Beginning at the line that holds "purple star [432,40,488,81]" and continuing to the last line of the data below, transcribe every line word for word, without pictures.
SOURCE RECORDS START
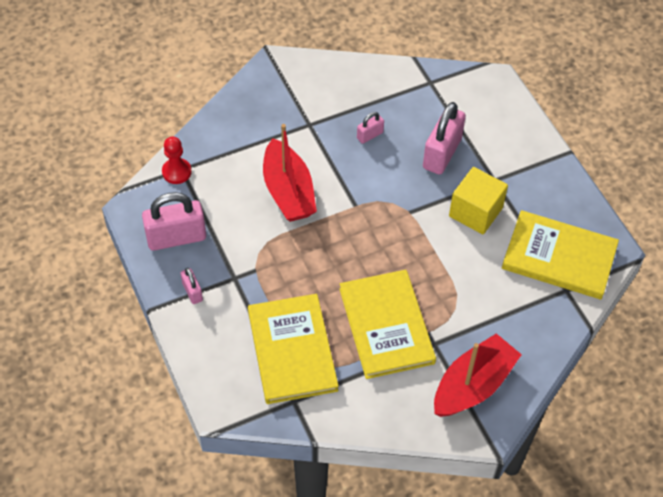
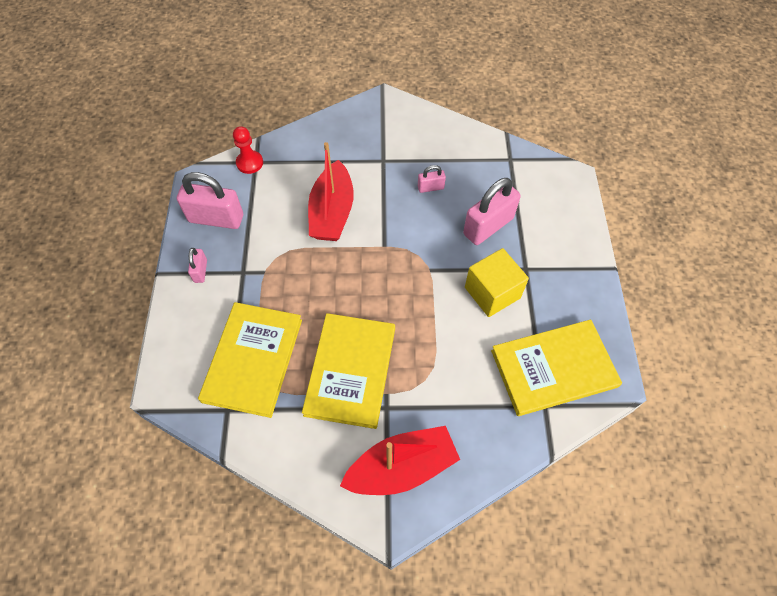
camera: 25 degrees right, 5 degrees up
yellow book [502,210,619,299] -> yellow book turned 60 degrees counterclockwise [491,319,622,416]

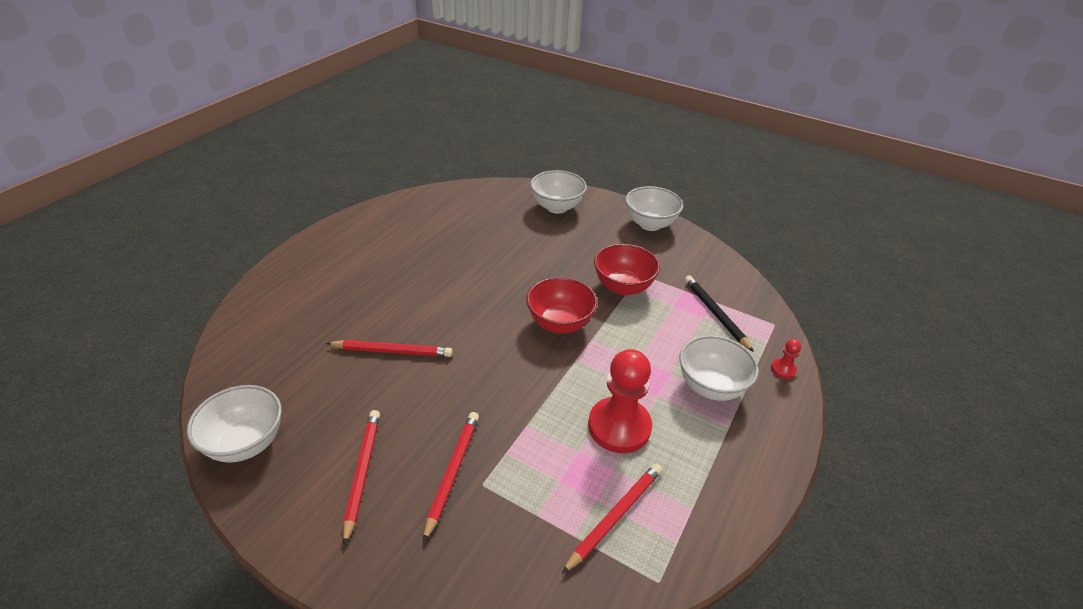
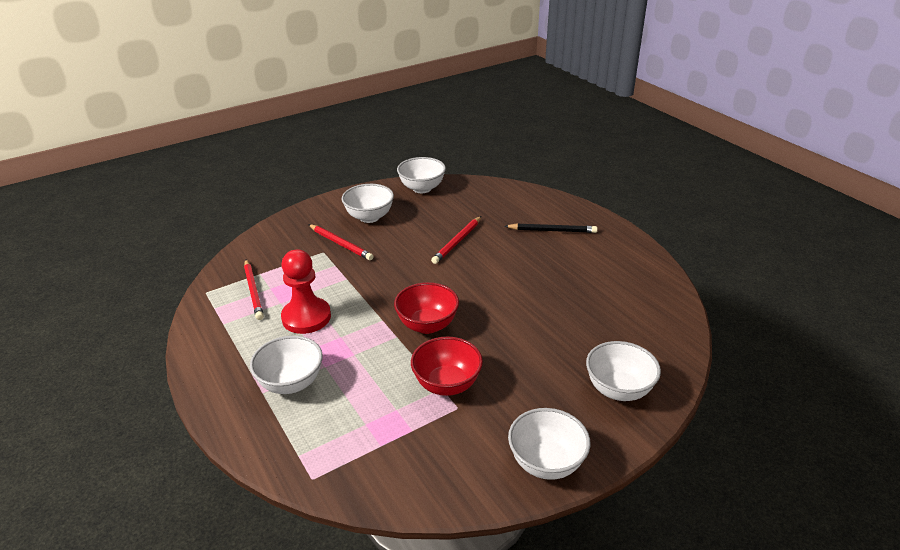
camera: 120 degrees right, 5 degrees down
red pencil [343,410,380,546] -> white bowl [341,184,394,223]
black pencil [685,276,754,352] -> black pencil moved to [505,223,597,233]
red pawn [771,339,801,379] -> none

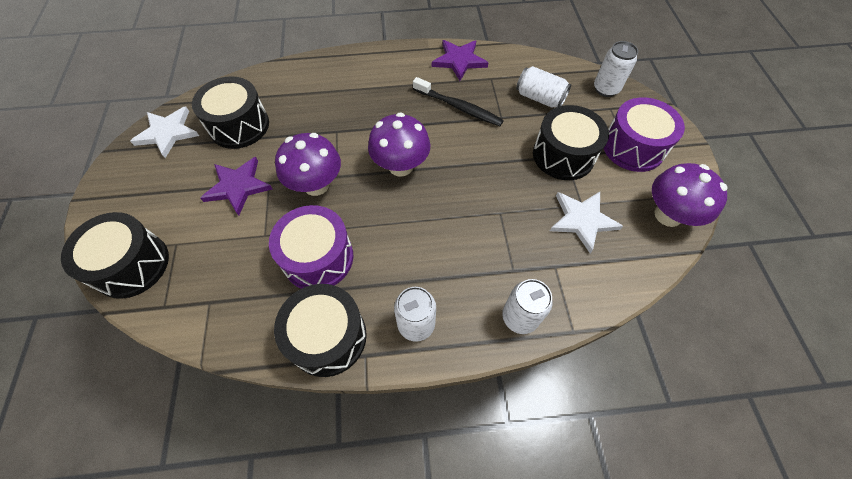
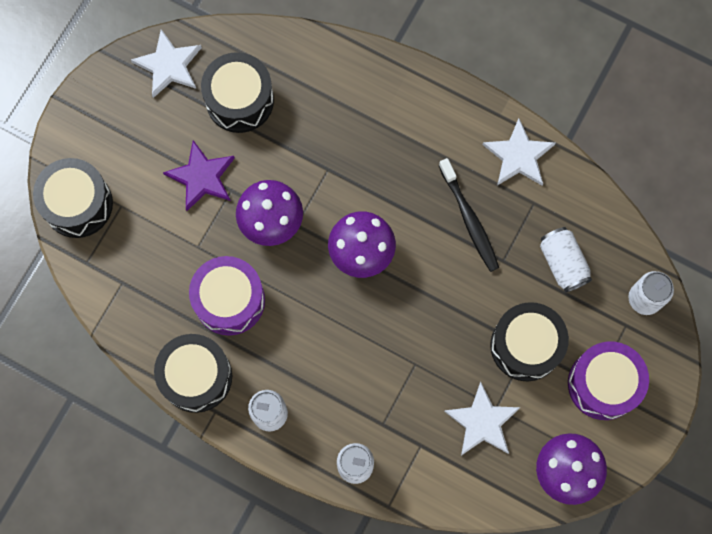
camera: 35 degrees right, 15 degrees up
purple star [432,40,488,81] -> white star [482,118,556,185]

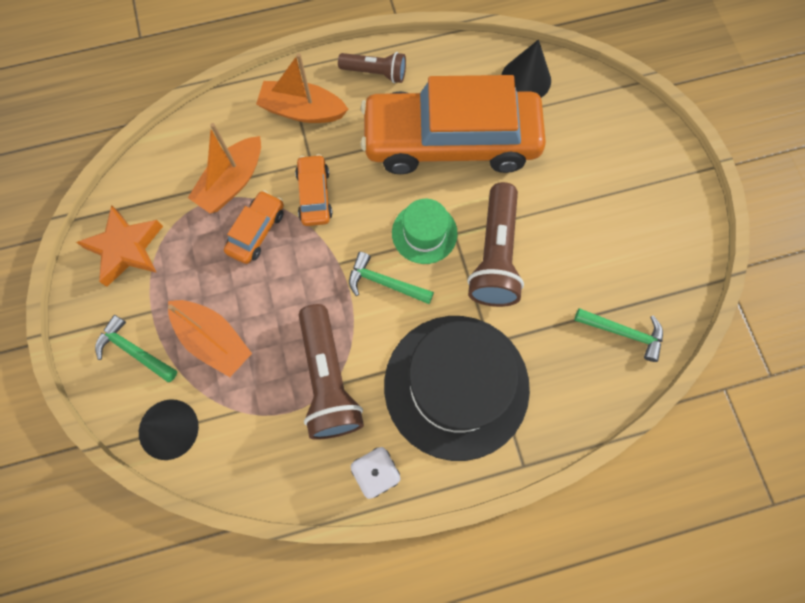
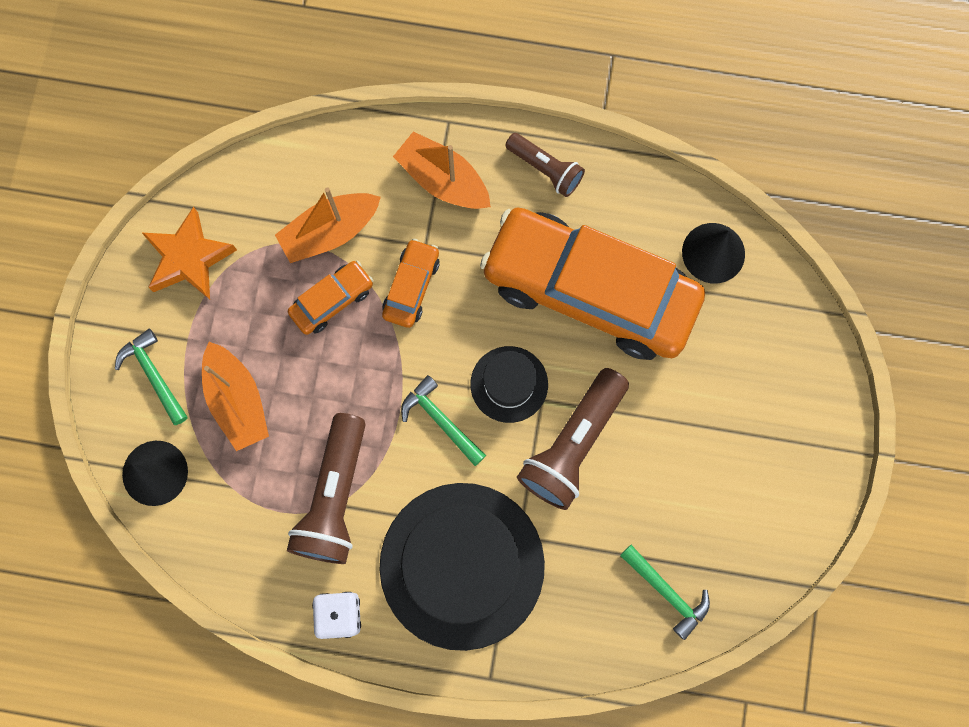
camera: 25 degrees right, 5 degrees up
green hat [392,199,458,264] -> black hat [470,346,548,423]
SOURCE RECORDS END
== RESULT OF THIS TASK ==
purple star [432,40,488,81] -> white star [482,118,556,185]

camera: 25 degrees right, 5 degrees up
green hat [392,199,458,264] -> black hat [470,346,548,423]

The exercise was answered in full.